→ EXERCISE AIM: Take the lines in the listing below from the line with "camera: 25 degrees right, 15 degrees down" up to and including the line with "(524, 397) = (381, 277): orange" and set them down exactly, skipping pictures and adding nothing.

→ ENTRIES PROVIDED:
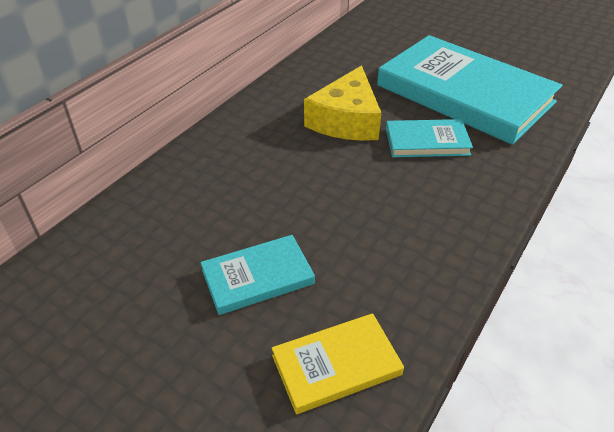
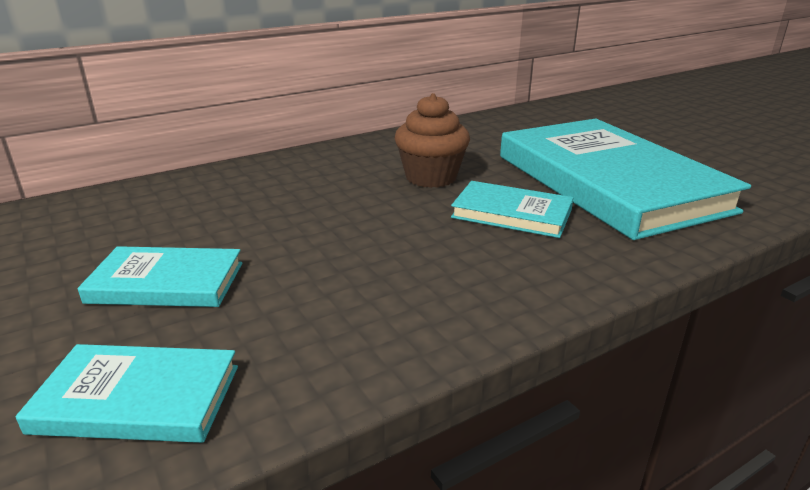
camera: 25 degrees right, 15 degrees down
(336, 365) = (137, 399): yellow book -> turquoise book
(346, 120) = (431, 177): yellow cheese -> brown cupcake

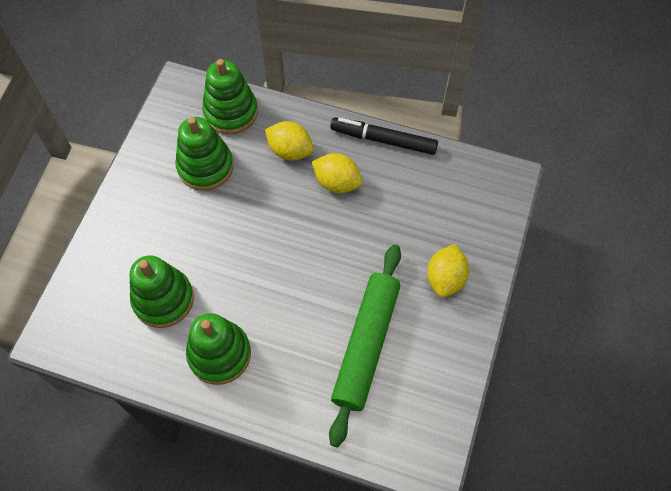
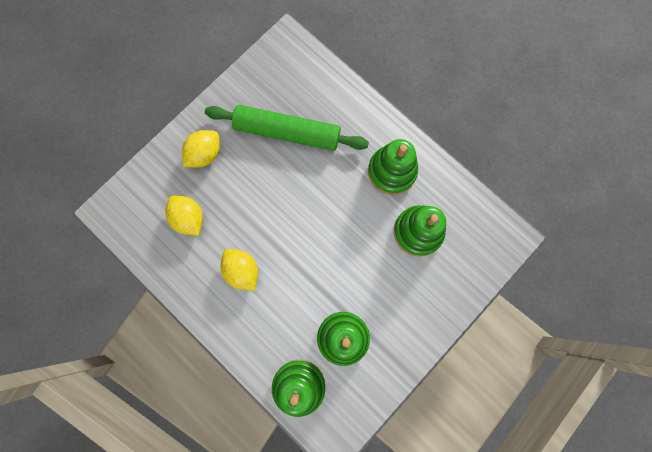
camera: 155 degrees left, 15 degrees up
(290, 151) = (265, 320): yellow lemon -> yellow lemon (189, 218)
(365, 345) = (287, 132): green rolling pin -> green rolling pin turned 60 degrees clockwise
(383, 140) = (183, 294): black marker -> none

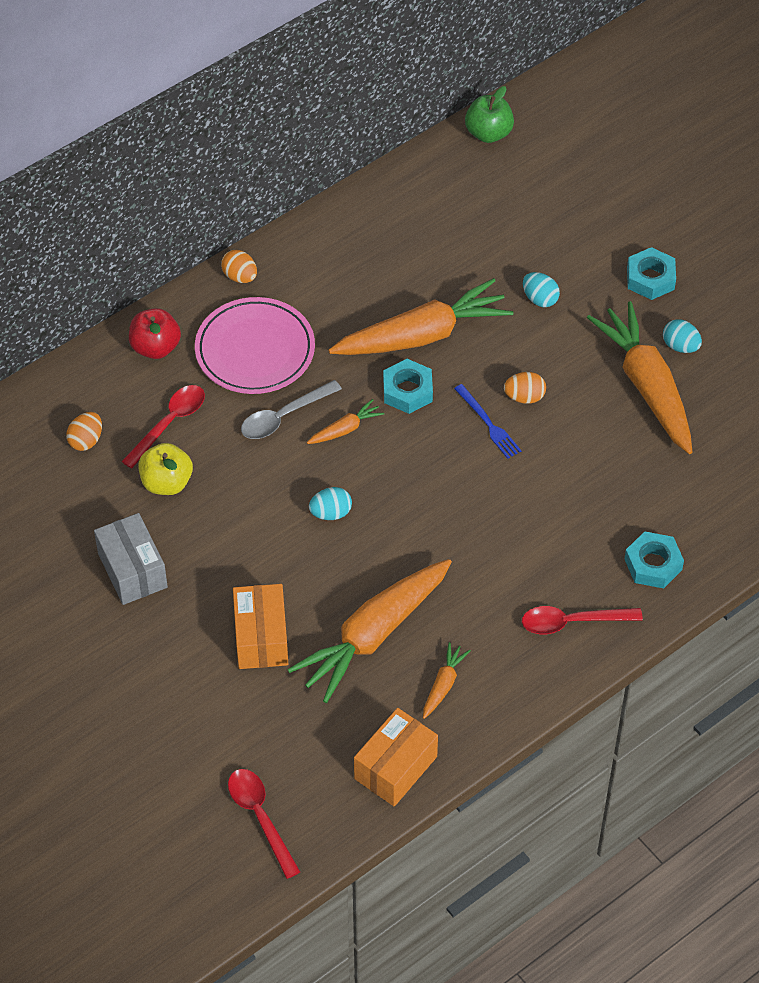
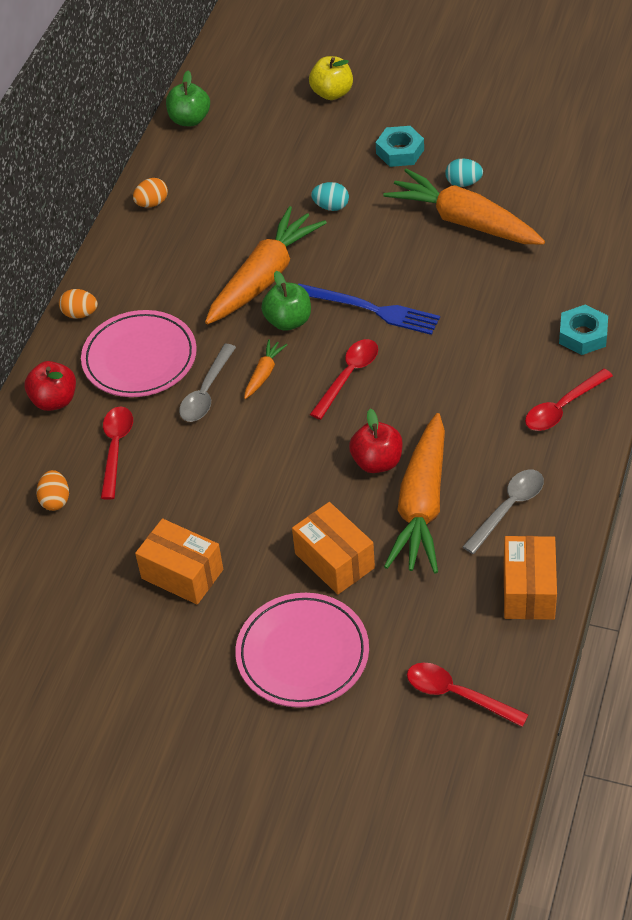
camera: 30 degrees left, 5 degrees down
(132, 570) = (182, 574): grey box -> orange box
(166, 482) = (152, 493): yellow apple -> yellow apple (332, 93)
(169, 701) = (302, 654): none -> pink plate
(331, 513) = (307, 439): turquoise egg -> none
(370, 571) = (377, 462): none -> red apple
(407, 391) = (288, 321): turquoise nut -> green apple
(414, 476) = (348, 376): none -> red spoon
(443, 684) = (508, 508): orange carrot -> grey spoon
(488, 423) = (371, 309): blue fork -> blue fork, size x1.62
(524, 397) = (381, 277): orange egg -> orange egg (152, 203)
* * *
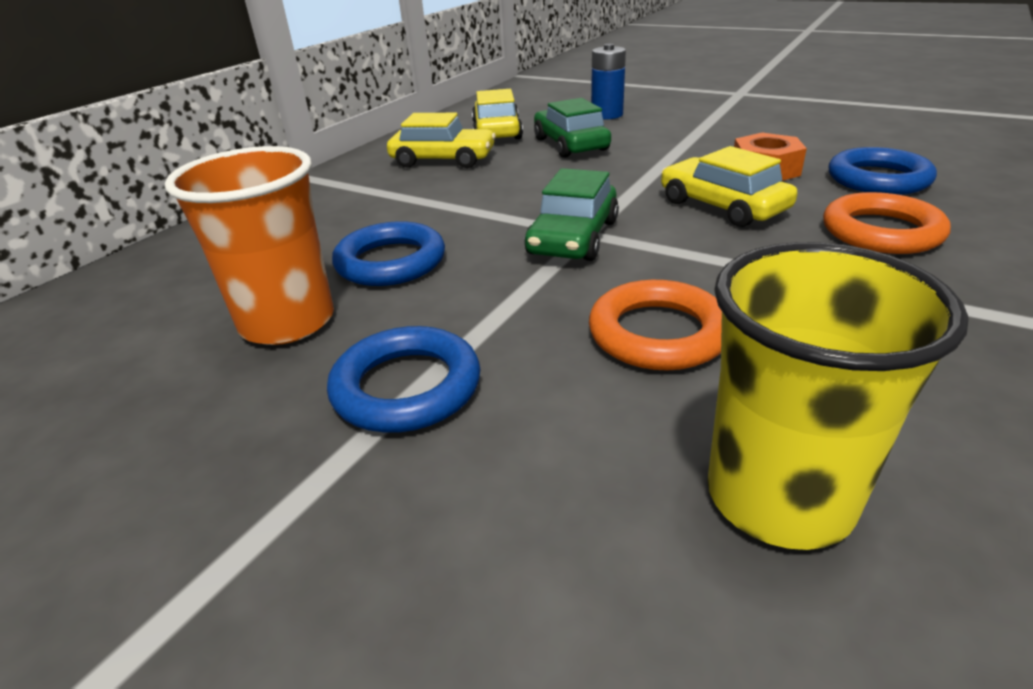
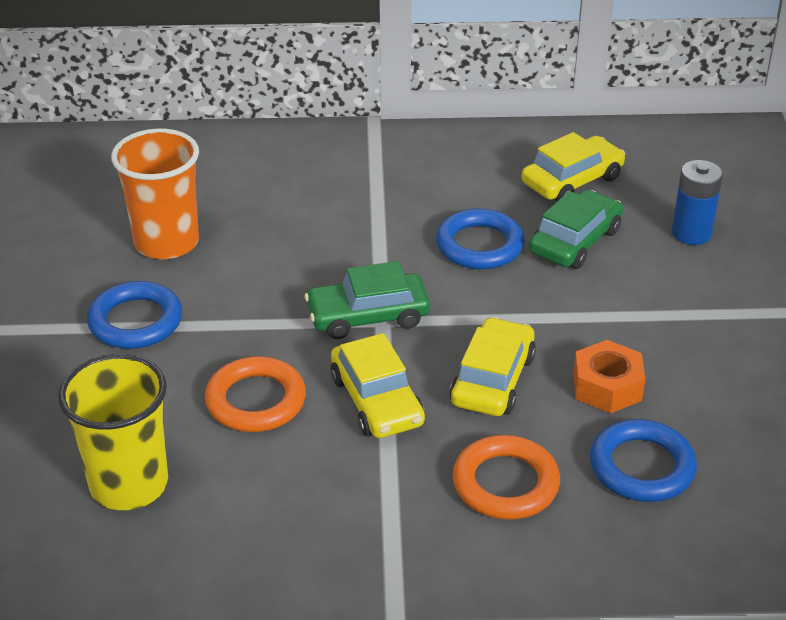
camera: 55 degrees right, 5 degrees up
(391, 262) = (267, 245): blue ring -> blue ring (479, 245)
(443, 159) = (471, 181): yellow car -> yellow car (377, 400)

→ RESULT OF THIS TASK:
camera: 25 degrees right, 15 degrees down
(336, 365) = (137, 399): yellow book -> turquoise book
(346, 120) = (431, 177): yellow cheese -> brown cupcake

camera: 155 degrees left, 15 degrees up
(290, 151) = (265, 320): yellow lemon -> yellow lemon (189, 218)
(365, 345) = (287, 132): green rolling pin -> green rolling pin turned 60 degrees clockwise
(383, 140) = (183, 294): black marker -> none

camera: 30 degrees left, 5 degrees down
(132, 570) = (182, 574): grey box -> orange box
(166, 482) = (152, 493): yellow apple -> yellow apple (332, 93)
(169, 701) = (302, 654): none -> pink plate
(331, 513) = (307, 439): turquoise egg -> none
(370, 571) = (377, 462): none -> red apple
(407, 391) = (288, 321): turquoise nut -> green apple
(414, 476) = (348, 376): none -> red spoon
(443, 684) = (508, 508): orange carrot -> grey spoon
(488, 423) = (371, 309): blue fork -> blue fork, size x1.62
(524, 397) = (381, 277): orange egg -> orange egg (152, 203)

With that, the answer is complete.